Exercise description:
What's wanted is a faithful retyping of every entry, pictures excluded.

Available data:
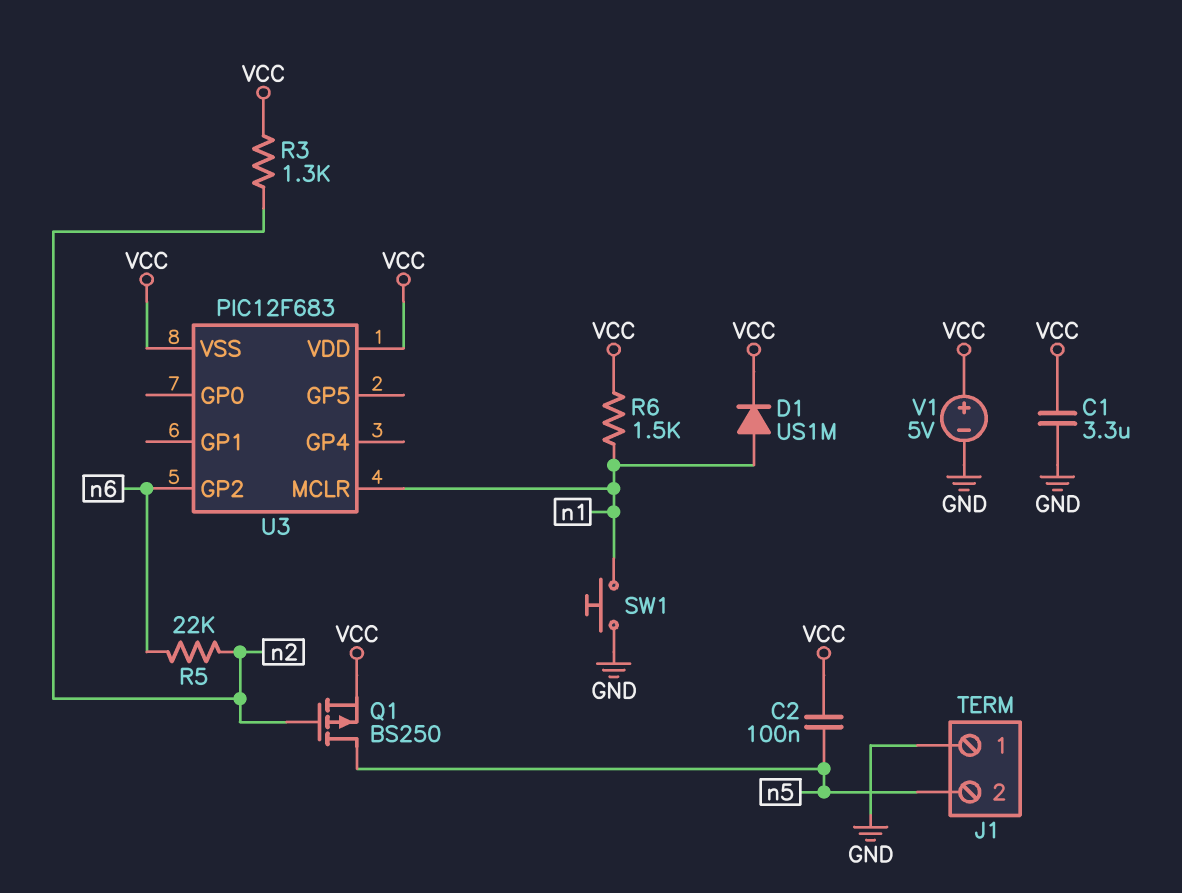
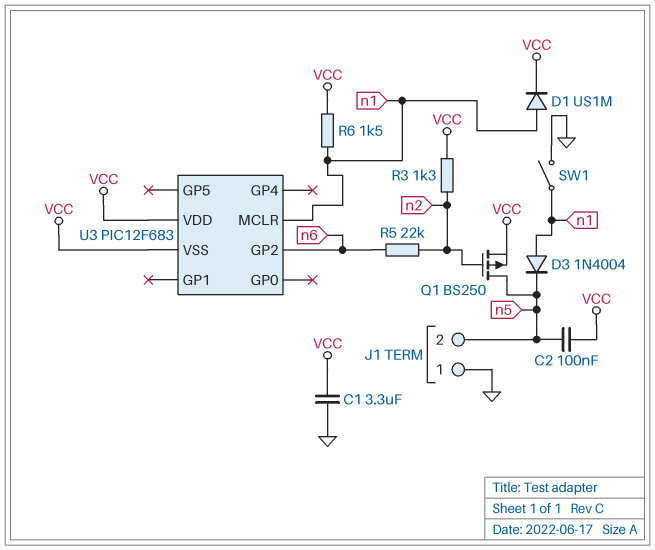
D3: none -> diode 1N4004 (A n1, K n5)
SW1: button (GND, n1) -> switch (GND, n1)
V1: 5V (plus VCC, minus GND) -> none

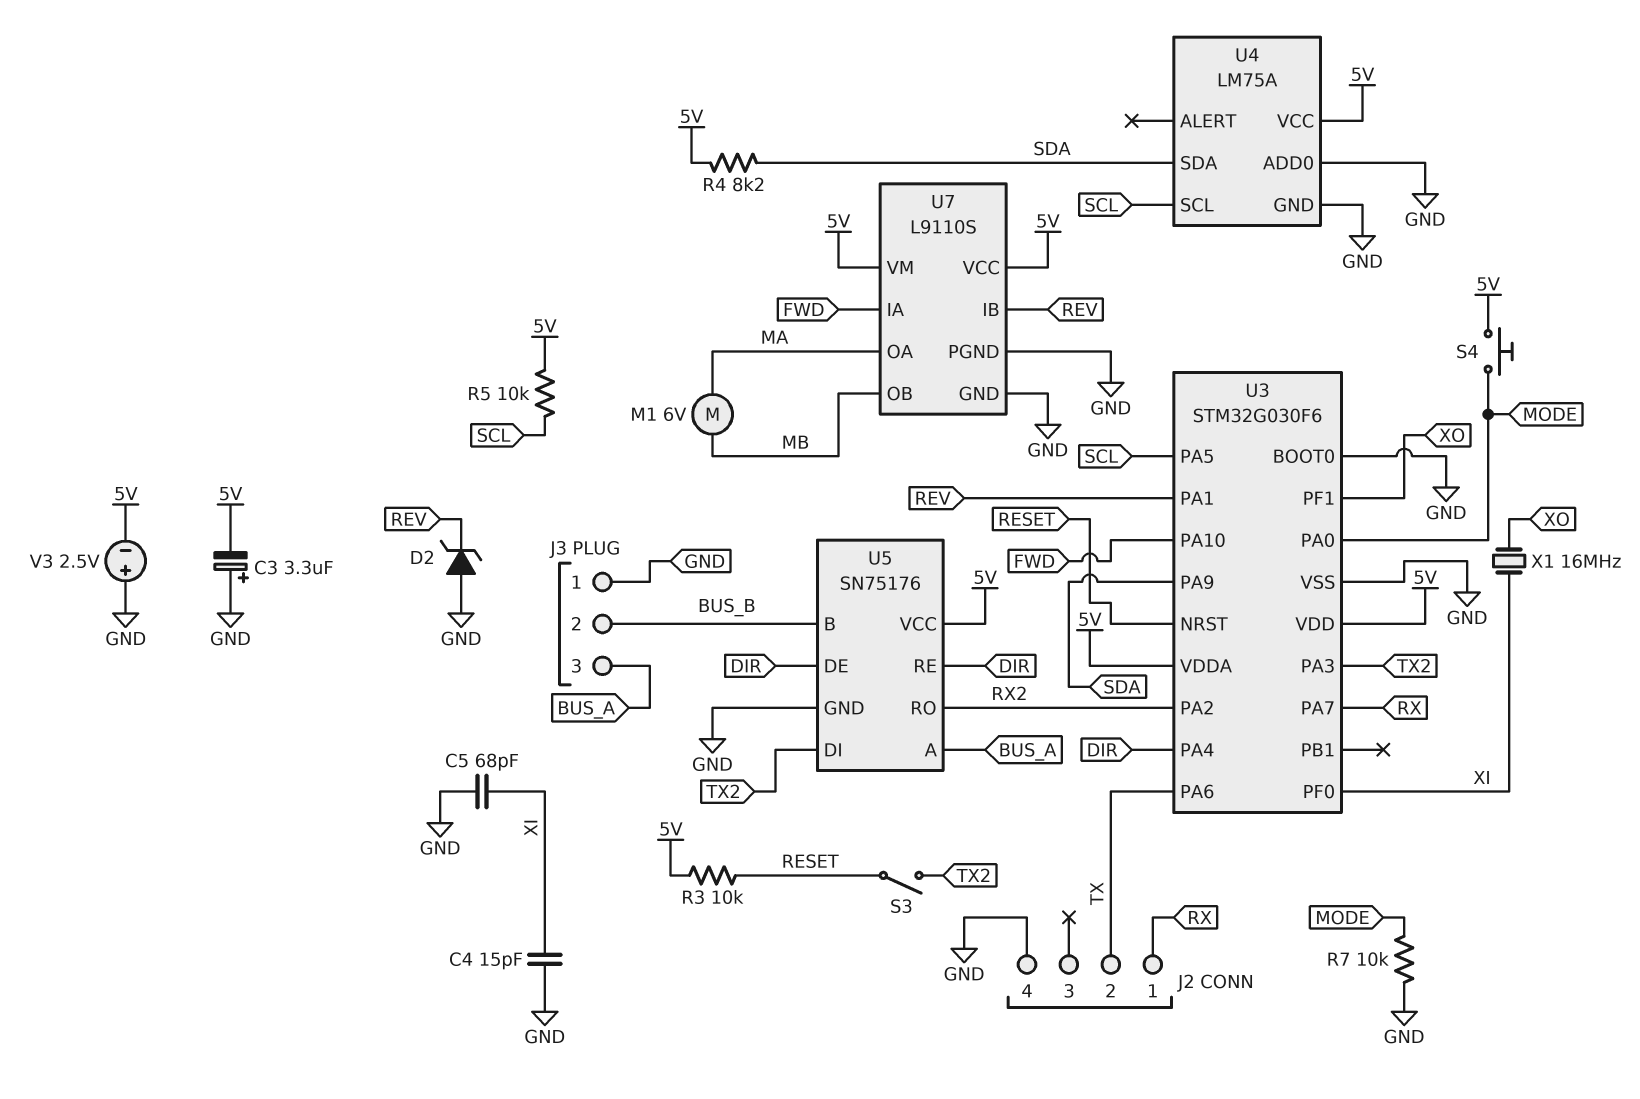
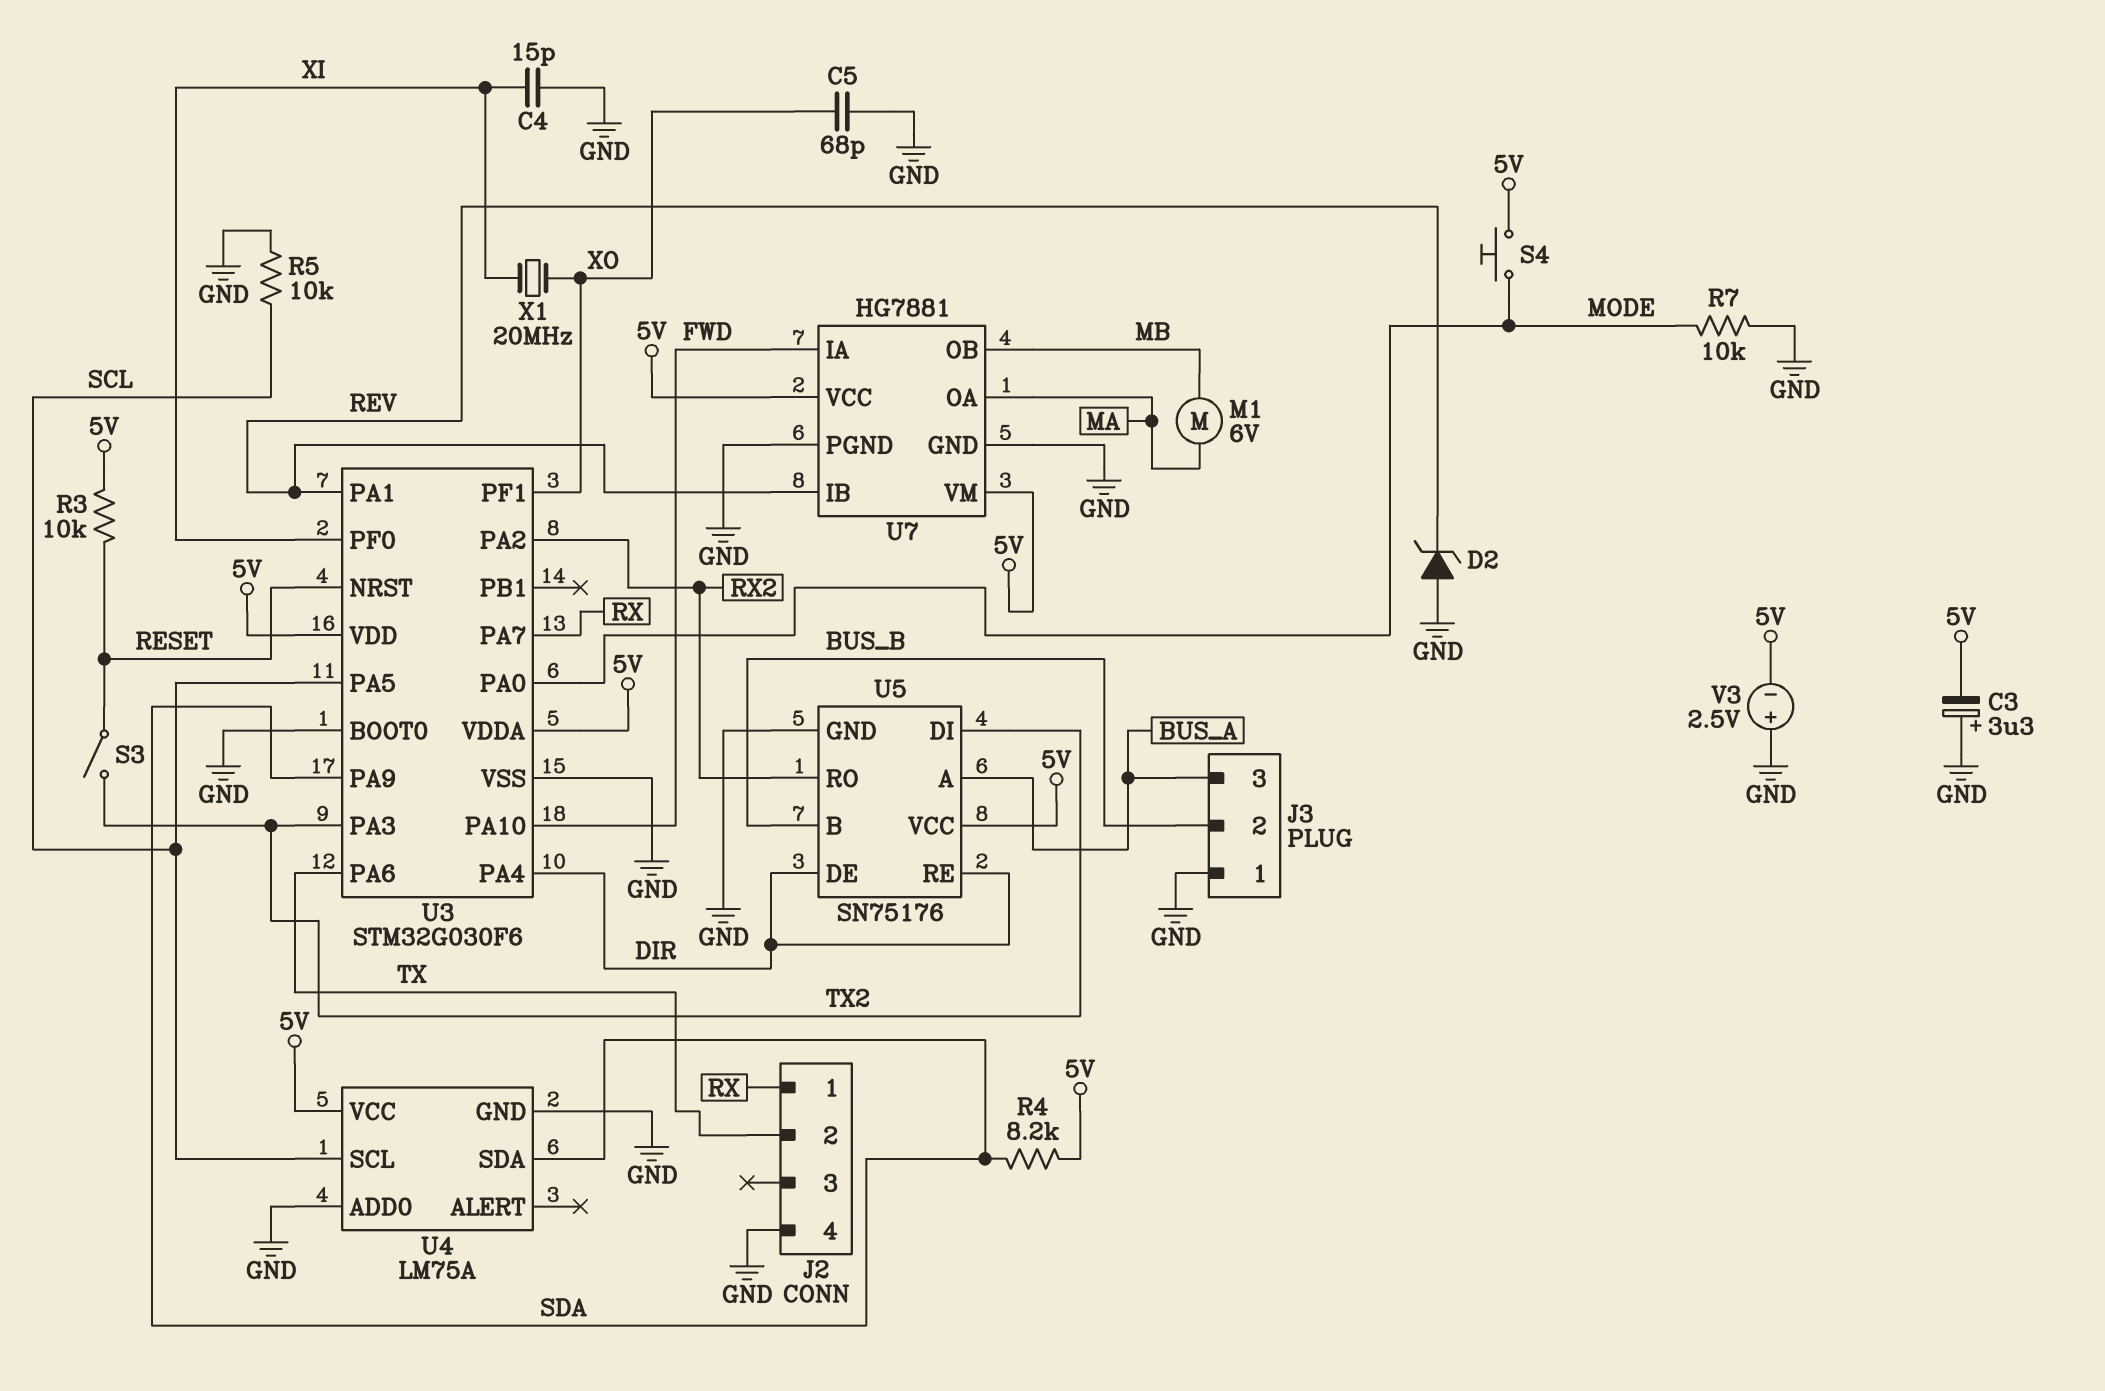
C5: 68pF (GND, XI) -> 68pF (GND, XO)
R5: 10k (5V, SCL) -> 10k (GND, SCL)
U7: L9110S -> HG7881
X1: 16MHz (XI, XO) -> 20MHz (XI, XO)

Solution:
D3: none -> diode 1N4004 (A n1, K n5)
SW1: button (GND, n1) -> switch (GND, n1)
V1: 5V (plus VCC, minus GND) -> none

C5: 68pF (GND, XI) -> 68pF (GND, XO)
R5: 10k (5V, SCL) -> 10k (GND, SCL)
U7: L9110S -> HG7881
X1: 16MHz (XI, XO) -> 20MHz (XI, XO)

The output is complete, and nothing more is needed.